[Source data]
---+---

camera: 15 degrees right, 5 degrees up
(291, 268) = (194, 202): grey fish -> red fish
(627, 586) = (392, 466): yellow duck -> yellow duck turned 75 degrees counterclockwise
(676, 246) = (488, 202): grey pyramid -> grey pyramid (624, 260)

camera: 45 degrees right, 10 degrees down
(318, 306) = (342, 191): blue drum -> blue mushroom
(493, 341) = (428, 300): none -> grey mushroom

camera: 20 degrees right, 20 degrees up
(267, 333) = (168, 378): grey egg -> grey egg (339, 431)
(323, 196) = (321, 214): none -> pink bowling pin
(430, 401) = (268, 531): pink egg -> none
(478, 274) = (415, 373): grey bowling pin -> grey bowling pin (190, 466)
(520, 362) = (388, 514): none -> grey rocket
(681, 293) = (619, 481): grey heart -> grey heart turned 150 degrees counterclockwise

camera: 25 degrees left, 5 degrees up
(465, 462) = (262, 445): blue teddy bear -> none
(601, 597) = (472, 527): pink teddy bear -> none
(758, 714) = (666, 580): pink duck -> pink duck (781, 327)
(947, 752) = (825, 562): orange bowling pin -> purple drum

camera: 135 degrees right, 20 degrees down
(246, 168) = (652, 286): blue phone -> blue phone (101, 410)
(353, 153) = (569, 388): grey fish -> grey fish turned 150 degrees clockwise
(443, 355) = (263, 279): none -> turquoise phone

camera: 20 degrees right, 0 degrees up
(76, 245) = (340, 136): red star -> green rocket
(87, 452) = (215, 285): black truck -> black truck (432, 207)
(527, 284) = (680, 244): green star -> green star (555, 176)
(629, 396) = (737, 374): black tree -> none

---+---

*Work task:* Copy out each line of the data that includes the string "mushroom".

*Solution to this problem:*
(318, 306) = (342, 191): blue drum -> blue mushroom
(493, 341) = (428, 300): none -> grey mushroom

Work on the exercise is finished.